►
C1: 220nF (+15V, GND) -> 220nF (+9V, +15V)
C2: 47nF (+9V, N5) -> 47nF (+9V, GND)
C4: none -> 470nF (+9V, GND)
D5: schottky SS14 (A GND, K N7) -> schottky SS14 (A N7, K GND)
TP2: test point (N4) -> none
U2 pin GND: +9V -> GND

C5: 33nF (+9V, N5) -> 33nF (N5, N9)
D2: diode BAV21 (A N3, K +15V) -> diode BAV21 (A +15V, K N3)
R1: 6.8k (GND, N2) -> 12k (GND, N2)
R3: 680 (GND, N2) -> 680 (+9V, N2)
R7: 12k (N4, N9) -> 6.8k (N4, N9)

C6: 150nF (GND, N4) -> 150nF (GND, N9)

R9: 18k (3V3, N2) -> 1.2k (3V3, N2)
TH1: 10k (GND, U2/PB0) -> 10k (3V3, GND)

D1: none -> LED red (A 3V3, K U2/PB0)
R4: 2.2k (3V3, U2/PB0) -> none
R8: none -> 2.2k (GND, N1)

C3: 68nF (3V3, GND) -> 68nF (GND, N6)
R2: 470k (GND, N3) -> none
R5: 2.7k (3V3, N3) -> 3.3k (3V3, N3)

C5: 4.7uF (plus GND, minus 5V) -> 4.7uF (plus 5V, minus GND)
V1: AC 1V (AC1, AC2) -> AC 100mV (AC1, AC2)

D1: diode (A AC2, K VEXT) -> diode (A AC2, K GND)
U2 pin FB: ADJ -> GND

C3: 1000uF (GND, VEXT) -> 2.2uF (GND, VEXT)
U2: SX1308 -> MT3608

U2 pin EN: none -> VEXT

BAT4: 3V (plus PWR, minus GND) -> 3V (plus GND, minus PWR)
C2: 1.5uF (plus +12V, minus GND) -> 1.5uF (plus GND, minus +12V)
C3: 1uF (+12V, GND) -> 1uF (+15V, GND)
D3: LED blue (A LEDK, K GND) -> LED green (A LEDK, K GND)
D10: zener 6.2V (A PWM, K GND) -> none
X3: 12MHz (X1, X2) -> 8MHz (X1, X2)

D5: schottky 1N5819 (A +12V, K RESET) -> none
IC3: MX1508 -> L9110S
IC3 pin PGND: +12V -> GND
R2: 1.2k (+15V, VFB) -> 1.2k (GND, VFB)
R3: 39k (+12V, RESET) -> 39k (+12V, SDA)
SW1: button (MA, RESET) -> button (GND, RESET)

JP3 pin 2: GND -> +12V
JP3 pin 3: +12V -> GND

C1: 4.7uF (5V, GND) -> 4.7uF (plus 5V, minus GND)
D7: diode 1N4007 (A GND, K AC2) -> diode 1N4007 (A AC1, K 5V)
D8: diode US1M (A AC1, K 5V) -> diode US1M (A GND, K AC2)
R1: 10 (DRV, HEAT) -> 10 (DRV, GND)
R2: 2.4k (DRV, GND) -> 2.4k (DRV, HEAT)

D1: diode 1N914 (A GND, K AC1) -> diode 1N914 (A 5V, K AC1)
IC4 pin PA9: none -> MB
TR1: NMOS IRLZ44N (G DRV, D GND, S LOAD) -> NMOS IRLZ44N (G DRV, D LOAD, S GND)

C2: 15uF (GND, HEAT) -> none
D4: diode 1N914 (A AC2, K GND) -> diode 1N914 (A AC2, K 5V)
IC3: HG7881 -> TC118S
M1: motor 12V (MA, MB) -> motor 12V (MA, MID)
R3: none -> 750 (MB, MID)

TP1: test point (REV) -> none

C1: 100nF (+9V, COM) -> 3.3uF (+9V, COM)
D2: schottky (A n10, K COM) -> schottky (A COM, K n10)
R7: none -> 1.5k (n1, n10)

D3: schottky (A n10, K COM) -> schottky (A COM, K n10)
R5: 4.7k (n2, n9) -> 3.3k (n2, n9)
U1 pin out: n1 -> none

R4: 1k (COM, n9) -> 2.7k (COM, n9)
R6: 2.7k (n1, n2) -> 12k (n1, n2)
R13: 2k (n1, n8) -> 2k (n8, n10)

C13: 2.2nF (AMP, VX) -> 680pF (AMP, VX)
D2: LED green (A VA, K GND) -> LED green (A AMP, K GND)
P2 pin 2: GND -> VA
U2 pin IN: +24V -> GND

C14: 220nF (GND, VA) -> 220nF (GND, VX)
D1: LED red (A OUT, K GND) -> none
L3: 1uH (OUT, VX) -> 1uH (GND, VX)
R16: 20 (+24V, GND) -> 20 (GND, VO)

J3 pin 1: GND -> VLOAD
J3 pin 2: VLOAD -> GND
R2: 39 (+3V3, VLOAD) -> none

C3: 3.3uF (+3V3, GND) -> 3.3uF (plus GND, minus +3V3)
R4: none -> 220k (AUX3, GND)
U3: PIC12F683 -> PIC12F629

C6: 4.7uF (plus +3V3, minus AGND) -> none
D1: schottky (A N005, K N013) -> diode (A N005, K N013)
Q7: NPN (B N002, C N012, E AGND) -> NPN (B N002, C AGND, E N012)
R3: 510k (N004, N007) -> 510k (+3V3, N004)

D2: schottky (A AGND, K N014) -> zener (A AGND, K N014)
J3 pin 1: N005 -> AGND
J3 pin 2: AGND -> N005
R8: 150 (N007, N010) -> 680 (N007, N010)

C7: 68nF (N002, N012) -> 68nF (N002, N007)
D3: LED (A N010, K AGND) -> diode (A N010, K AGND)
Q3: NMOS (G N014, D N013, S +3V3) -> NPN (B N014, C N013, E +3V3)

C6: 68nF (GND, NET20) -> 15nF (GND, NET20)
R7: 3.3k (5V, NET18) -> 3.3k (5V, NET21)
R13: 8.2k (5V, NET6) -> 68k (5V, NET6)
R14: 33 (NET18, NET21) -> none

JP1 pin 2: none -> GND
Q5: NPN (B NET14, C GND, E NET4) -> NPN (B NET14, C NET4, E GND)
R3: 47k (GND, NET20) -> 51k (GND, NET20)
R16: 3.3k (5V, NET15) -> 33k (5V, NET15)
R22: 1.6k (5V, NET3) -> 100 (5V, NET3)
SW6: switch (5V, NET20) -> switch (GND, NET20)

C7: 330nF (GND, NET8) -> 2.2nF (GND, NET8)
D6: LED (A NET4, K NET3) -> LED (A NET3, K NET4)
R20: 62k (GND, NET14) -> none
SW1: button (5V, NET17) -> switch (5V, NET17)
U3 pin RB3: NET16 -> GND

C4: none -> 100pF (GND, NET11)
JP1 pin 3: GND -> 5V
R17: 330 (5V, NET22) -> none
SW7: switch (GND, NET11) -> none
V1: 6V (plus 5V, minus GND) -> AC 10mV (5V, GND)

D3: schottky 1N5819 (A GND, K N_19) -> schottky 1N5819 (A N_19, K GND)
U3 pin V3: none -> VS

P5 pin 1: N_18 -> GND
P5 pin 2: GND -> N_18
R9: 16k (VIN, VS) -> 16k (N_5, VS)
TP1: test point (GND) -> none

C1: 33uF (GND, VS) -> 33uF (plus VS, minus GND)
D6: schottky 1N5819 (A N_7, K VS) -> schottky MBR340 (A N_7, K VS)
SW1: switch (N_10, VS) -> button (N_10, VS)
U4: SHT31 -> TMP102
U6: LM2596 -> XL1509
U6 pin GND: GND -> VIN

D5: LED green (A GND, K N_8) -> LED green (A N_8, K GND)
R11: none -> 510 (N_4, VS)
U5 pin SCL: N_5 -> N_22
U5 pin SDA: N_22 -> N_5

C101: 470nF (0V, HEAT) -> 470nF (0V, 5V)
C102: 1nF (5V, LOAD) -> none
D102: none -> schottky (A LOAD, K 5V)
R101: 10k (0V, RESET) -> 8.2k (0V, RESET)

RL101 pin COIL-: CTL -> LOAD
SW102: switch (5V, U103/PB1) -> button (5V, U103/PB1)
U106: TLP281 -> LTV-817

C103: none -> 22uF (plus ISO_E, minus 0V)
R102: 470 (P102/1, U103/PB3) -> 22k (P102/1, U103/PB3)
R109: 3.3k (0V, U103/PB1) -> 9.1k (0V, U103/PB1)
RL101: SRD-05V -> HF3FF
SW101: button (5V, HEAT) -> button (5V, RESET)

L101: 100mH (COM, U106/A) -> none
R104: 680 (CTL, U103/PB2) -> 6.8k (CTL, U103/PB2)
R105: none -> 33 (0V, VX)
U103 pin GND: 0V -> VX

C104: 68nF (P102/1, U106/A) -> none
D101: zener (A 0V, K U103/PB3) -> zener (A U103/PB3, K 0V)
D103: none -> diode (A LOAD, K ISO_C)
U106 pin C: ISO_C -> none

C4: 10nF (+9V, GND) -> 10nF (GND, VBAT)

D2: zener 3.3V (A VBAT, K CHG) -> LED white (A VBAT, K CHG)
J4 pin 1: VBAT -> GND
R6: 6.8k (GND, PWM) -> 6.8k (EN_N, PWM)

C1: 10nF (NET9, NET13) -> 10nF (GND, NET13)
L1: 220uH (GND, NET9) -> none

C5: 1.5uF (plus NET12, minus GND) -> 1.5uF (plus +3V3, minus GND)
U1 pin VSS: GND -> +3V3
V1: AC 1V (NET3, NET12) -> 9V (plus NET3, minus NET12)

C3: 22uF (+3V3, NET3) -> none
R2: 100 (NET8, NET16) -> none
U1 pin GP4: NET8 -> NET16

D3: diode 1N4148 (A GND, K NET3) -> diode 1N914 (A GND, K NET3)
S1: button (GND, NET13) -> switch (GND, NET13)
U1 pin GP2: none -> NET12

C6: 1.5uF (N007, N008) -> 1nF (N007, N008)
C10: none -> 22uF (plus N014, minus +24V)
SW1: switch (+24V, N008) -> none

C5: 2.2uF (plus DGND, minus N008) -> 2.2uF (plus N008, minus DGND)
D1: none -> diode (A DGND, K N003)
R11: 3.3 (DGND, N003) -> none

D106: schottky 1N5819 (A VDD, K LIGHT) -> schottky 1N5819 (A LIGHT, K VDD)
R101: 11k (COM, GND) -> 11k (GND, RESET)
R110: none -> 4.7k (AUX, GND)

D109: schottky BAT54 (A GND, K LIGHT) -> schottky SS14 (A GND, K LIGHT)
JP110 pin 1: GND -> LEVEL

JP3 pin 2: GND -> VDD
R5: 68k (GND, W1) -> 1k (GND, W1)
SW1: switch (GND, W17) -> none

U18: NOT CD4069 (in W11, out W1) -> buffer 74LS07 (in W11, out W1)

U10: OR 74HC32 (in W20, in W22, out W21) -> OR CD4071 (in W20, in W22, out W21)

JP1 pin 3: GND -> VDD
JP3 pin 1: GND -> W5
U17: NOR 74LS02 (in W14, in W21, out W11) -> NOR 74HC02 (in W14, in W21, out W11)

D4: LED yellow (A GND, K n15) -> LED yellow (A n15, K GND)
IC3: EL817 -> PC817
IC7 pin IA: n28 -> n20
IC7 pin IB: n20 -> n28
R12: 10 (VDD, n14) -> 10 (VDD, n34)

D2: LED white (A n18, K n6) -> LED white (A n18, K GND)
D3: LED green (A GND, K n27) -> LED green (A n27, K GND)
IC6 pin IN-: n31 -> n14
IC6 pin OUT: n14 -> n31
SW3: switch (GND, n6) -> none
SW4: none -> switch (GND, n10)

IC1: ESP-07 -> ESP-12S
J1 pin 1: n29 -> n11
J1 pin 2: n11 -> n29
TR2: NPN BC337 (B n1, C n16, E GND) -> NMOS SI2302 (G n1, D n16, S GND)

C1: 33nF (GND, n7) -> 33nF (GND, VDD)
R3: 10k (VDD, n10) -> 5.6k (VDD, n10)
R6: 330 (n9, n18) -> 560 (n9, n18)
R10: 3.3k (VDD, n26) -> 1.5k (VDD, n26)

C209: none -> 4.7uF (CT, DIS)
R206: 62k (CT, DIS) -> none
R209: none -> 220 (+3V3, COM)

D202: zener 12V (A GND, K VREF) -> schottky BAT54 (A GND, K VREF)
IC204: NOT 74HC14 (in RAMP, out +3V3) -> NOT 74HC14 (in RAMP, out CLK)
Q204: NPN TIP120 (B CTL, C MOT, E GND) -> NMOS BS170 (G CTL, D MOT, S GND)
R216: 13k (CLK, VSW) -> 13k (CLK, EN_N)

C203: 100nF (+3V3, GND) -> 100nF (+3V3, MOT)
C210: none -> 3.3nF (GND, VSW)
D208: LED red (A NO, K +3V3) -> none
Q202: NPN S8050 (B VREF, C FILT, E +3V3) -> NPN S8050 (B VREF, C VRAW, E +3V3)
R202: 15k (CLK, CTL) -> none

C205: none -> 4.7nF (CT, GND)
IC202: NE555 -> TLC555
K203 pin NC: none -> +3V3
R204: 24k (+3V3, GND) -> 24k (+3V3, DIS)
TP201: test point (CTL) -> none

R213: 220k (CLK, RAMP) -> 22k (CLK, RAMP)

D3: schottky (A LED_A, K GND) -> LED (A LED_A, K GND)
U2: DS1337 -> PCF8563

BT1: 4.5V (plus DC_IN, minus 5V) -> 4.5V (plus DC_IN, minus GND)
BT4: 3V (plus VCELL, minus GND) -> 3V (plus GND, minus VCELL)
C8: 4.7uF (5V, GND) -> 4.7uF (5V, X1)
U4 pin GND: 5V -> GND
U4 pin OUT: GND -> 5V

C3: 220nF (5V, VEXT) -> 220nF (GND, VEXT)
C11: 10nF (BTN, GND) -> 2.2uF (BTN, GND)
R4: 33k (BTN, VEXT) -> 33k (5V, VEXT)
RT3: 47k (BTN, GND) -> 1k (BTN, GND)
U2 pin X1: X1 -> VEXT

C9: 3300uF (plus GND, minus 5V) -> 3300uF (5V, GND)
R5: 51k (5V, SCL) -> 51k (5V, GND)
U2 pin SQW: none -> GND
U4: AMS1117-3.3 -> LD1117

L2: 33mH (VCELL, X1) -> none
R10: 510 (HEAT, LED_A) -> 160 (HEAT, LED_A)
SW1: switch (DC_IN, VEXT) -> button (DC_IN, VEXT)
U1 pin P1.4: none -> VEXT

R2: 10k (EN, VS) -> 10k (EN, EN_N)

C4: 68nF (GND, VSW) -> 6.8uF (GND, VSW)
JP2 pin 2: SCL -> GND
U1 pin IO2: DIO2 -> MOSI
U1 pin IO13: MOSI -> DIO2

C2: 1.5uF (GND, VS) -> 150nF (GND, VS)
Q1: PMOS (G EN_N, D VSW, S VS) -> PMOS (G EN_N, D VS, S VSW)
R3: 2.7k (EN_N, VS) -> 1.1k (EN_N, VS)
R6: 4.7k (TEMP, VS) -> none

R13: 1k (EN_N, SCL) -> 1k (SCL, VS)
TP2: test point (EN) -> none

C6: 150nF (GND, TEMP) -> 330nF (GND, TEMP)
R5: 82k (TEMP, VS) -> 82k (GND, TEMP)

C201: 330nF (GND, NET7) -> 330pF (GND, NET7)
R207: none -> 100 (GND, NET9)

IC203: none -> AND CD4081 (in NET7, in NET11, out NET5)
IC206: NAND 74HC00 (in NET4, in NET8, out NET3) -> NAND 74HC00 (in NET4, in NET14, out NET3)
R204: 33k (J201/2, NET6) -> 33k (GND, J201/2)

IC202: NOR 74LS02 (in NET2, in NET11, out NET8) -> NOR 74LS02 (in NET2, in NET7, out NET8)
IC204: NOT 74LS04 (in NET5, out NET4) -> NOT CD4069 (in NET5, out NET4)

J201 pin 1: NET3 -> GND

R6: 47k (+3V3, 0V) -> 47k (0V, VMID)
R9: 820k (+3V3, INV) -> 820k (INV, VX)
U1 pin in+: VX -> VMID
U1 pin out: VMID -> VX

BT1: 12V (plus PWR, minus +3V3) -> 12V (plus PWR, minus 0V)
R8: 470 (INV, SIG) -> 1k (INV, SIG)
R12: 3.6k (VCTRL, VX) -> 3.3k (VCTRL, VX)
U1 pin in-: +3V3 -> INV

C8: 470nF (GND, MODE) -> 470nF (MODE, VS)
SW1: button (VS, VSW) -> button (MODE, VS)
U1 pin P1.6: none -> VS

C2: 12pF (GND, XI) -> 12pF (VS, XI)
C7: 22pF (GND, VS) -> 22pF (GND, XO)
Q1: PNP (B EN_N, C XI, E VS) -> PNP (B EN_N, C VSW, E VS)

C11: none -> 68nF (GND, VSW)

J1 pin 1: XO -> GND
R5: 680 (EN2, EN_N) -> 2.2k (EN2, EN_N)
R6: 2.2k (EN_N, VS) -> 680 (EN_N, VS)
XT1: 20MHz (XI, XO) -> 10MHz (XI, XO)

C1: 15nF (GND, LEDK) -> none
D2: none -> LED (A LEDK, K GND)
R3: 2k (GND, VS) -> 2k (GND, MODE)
◄
WHAT IS EXPECTED ▸ Copy out every line of the data that includes the word "point".

COMPLETED EXERCISE ▸
TP2: test point (N4) -> none
TP1: test point (REV) -> none
TP1: test point (GND) -> none
TP201: test point (CTL) -> none
TP2: test point (EN) -> none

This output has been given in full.